_WORK REQUEST_. Out of the entries that follow, copy each line containing "trophy".

_MATERIAL FOR THIS EXERCISE_.
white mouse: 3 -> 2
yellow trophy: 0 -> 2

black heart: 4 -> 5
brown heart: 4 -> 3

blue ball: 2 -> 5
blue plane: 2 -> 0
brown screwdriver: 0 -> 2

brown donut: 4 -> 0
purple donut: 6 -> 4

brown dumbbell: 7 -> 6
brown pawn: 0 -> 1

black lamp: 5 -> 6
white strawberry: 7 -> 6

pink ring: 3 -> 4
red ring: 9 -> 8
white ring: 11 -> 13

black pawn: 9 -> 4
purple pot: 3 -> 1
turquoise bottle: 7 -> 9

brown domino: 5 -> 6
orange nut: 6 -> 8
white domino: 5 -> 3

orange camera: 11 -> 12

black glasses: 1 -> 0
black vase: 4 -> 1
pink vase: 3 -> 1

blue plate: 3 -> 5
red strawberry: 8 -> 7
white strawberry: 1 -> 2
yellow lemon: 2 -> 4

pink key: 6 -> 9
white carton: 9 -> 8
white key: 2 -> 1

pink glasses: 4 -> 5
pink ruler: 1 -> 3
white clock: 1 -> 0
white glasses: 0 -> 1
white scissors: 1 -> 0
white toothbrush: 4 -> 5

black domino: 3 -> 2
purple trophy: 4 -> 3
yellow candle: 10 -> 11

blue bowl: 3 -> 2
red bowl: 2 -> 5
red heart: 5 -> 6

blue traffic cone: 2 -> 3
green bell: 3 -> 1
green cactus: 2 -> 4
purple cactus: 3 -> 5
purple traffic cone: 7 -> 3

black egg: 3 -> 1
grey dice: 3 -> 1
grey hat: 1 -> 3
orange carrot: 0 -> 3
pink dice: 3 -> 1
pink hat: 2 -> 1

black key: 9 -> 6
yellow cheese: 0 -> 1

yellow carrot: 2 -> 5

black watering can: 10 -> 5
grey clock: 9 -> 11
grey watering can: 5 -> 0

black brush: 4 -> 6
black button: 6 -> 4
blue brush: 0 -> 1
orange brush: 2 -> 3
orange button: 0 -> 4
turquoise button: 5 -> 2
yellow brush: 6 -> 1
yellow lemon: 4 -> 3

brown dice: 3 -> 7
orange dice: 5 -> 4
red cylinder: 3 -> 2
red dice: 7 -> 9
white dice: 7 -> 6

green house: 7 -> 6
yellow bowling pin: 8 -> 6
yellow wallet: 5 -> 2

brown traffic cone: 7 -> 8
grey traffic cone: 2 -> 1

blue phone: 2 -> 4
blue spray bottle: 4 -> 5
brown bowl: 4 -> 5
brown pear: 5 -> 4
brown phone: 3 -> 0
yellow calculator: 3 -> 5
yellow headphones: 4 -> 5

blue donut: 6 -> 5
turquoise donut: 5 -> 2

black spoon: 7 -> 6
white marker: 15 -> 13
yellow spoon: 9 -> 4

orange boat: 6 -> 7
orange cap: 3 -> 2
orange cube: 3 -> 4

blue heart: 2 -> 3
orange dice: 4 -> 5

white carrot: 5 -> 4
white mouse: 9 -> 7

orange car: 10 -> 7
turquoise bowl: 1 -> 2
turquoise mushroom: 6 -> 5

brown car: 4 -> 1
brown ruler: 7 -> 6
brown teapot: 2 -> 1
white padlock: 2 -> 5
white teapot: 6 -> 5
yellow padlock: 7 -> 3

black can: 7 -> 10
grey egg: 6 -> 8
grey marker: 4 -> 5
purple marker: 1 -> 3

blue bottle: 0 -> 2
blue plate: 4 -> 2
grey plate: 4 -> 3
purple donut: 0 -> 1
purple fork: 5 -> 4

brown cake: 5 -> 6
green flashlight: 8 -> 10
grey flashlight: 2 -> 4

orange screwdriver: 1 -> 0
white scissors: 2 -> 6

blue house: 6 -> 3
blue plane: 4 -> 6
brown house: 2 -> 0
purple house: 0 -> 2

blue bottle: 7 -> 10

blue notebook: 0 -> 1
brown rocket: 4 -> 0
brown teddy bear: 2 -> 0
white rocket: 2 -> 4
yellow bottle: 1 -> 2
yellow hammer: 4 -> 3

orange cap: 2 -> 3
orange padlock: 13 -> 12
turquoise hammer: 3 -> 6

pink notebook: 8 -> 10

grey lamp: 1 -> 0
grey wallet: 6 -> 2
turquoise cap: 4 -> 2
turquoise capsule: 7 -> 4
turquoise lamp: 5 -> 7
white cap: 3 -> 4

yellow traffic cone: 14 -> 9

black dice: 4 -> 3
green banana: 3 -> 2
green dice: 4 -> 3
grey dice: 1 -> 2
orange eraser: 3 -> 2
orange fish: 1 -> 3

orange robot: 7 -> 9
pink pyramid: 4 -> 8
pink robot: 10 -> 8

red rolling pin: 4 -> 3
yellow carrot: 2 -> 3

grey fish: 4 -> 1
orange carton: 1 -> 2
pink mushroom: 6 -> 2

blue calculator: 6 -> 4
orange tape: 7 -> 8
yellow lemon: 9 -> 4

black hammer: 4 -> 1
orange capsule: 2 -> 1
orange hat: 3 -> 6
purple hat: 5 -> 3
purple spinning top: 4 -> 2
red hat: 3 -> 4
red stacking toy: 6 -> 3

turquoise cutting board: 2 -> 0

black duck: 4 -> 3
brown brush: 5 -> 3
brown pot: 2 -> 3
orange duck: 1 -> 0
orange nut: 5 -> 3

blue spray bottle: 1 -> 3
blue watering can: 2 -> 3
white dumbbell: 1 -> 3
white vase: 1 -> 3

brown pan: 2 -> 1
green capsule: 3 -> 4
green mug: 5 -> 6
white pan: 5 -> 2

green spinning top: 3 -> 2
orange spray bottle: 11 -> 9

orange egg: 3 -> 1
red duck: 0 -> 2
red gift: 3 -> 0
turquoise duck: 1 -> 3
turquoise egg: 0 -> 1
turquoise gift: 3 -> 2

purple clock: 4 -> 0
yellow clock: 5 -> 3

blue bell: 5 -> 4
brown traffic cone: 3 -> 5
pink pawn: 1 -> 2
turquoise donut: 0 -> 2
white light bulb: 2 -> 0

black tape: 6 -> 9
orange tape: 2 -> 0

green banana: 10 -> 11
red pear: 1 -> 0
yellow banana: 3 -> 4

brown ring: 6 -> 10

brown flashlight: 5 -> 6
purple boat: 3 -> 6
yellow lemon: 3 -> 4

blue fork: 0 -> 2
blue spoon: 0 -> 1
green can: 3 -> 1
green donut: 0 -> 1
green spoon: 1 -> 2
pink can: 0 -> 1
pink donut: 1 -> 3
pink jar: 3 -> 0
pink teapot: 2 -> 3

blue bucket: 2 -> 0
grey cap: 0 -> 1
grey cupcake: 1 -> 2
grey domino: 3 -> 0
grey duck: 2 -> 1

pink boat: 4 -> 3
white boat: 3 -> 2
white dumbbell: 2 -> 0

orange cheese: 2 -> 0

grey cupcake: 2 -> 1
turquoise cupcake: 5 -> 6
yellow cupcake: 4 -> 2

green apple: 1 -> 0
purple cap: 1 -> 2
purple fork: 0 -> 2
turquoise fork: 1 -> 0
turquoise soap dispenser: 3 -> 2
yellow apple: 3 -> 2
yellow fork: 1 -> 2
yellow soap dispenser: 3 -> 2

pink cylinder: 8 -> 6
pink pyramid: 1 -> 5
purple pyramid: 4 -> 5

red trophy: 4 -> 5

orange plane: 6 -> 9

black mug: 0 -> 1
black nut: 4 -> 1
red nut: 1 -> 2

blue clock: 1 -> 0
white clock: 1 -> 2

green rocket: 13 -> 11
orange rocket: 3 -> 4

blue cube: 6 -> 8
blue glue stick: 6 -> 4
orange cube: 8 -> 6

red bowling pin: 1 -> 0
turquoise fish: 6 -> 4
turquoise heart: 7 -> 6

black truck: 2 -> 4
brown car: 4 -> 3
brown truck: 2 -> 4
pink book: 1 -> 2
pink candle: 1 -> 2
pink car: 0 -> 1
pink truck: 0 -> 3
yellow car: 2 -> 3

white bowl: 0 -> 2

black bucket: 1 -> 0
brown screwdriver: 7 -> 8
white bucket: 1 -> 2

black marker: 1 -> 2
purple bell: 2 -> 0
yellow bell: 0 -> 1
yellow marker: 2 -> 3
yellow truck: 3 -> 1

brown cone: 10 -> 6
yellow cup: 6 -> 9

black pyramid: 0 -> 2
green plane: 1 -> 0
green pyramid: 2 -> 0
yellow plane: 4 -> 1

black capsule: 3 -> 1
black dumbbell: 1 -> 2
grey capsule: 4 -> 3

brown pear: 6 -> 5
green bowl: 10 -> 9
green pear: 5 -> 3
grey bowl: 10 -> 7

_EXERCISE OUTPUT_.
yellow trophy: 0 -> 2
purple trophy: 4 -> 3
red trophy: 4 -> 5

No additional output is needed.